= Beginning of Section =
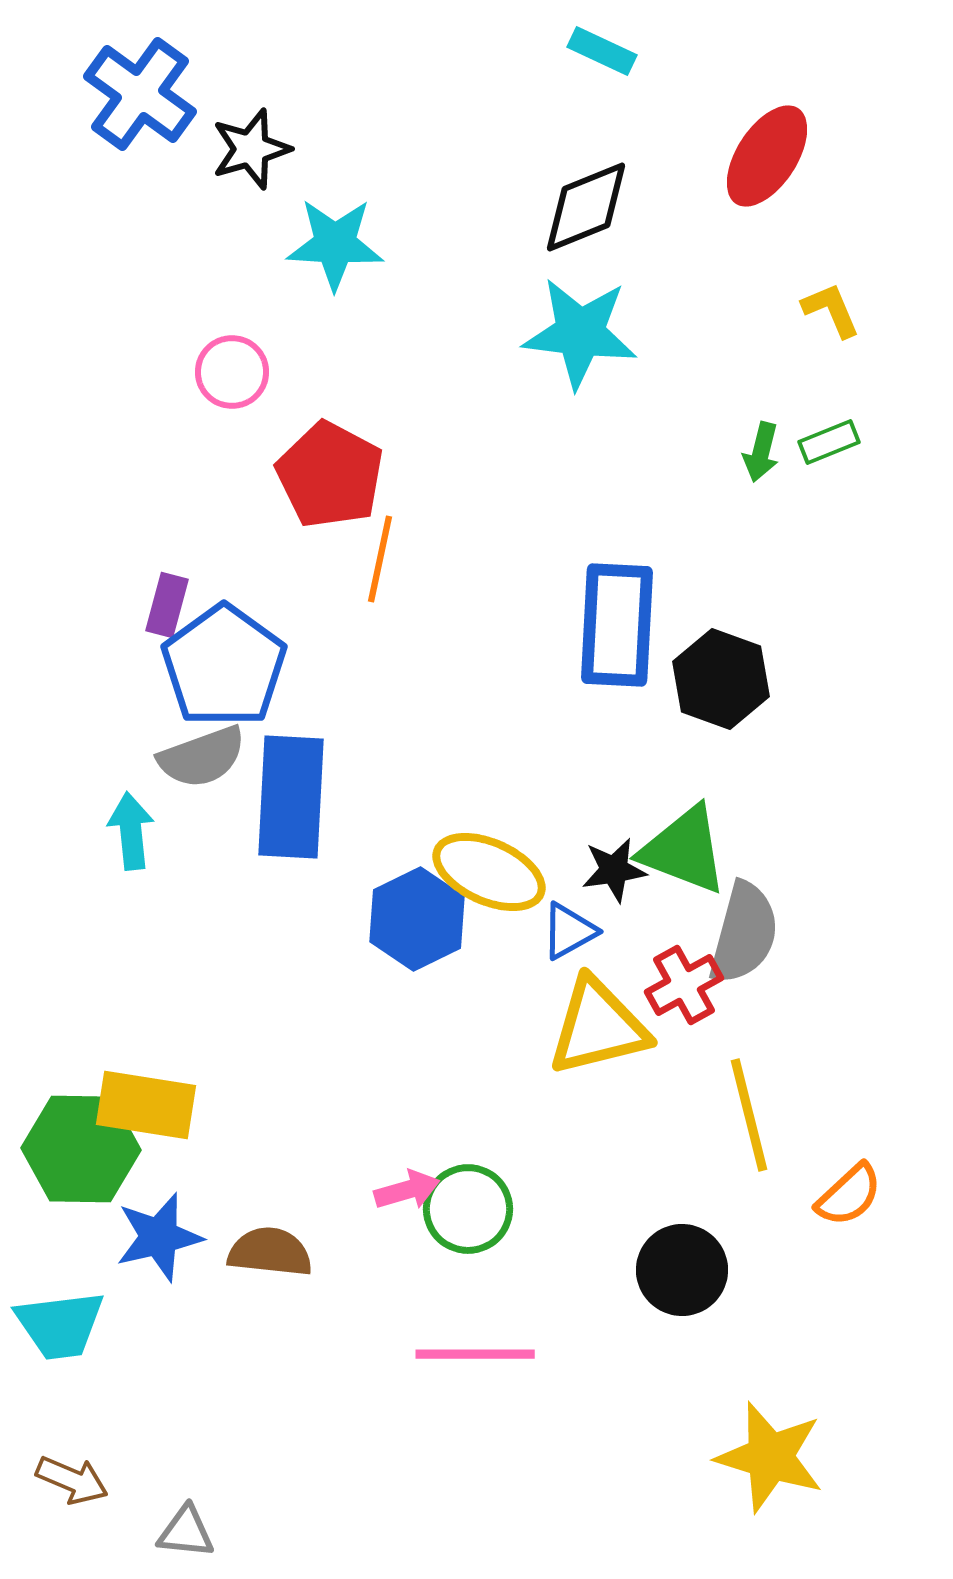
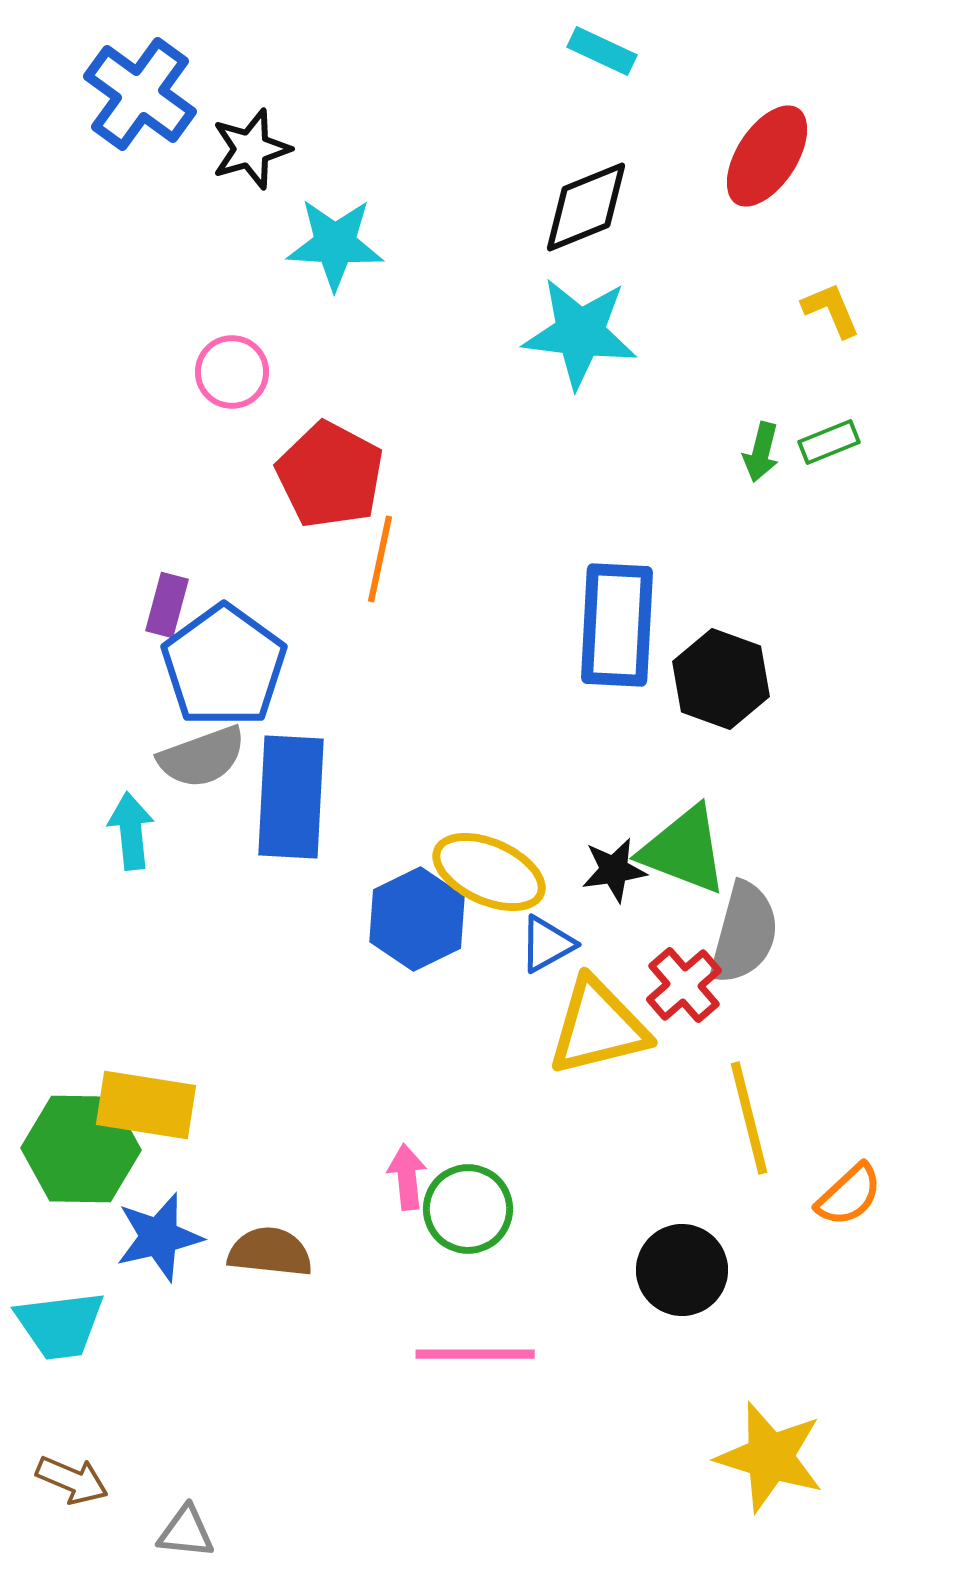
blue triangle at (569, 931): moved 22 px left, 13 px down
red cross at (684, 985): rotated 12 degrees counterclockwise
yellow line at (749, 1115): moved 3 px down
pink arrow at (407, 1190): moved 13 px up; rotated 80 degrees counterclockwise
= End of Section =
= Beginning of Section =
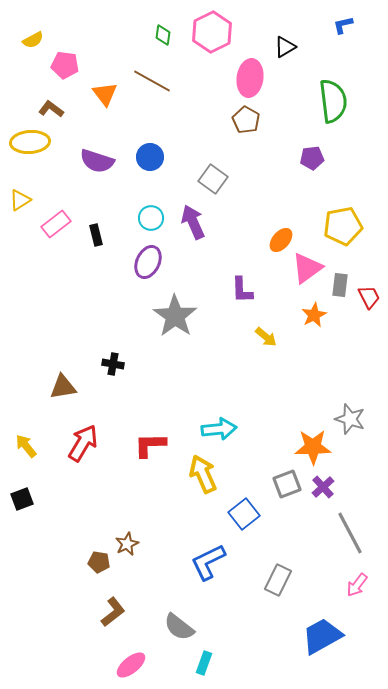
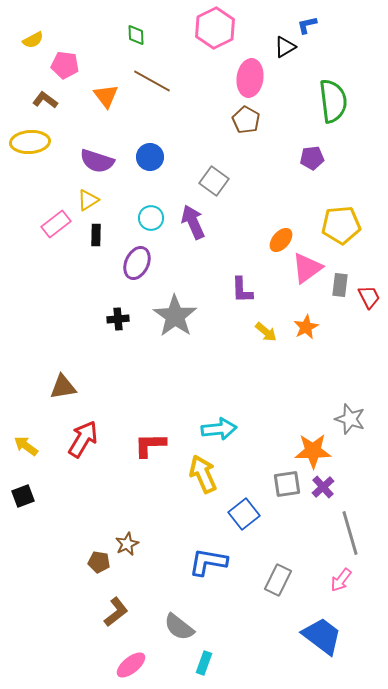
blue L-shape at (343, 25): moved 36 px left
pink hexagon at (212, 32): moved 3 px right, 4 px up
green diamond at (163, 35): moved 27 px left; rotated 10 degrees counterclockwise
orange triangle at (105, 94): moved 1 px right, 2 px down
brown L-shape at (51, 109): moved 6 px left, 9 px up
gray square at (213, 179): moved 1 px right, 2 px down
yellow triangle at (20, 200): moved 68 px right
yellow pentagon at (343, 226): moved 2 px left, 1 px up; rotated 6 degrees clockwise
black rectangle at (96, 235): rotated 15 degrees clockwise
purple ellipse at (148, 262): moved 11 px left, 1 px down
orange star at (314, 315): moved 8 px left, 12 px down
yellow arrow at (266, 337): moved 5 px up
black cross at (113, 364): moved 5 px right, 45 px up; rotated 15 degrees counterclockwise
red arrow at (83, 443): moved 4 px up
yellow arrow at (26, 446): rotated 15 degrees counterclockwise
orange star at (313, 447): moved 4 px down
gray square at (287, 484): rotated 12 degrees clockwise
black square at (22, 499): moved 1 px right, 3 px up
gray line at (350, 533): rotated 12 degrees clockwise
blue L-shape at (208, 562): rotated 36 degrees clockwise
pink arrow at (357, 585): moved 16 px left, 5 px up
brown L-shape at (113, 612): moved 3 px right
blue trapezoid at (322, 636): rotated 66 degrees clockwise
= End of Section =
Goal of the exercise. The lines to extract from the data above begin with the line containing "blue L-shape at (343, 25): moved 36 px left" and end with the line containing "blue trapezoid at". Extract them exactly, including both.

Answer.
blue L-shape at (343, 25): moved 36 px left
pink hexagon at (212, 32): moved 3 px right, 4 px up
green diamond at (163, 35): moved 27 px left; rotated 10 degrees counterclockwise
orange triangle at (105, 94): moved 1 px right, 2 px down
brown L-shape at (51, 109): moved 6 px left, 9 px up
gray square at (213, 179): moved 1 px right, 2 px down
yellow triangle at (20, 200): moved 68 px right
yellow pentagon at (343, 226): moved 2 px left, 1 px up; rotated 6 degrees clockwise
black rectangle at (96, 235): rotated 15 degrees clockwise
purple ellipse at (148, 262): moved 11 px left, 1 px down
orange star at (314, 315): moved 8 px left, 12 px down
yellow arrow at (266, 337): moved 5 px up
black cross at (113, 364): moved 5 px right, 45 px up; rotated 15 degrees counterclockwise
red arrow at (83, 443): moved 4 px up
yellow arrow at (26, 446): rotated 15 degrees counterclockwise
orange star at (313, 447): moved 4 px down
gray square at (287, 484): rotated 12 degrees clockwise
black square at (22, 499): moved 1 px right, 3 px up
gray line at (350, 533): rotated 12 degrees clockwise
blue L-shape at (208, 562): rotated 36 degrees clockwise
pink arrow at (357, 585): moved 16 px left, 5 px up
brown L-shape at (113, 612): moved 3 px right
blue trapezoid at (322, 636): rotated 66 degrees clockwise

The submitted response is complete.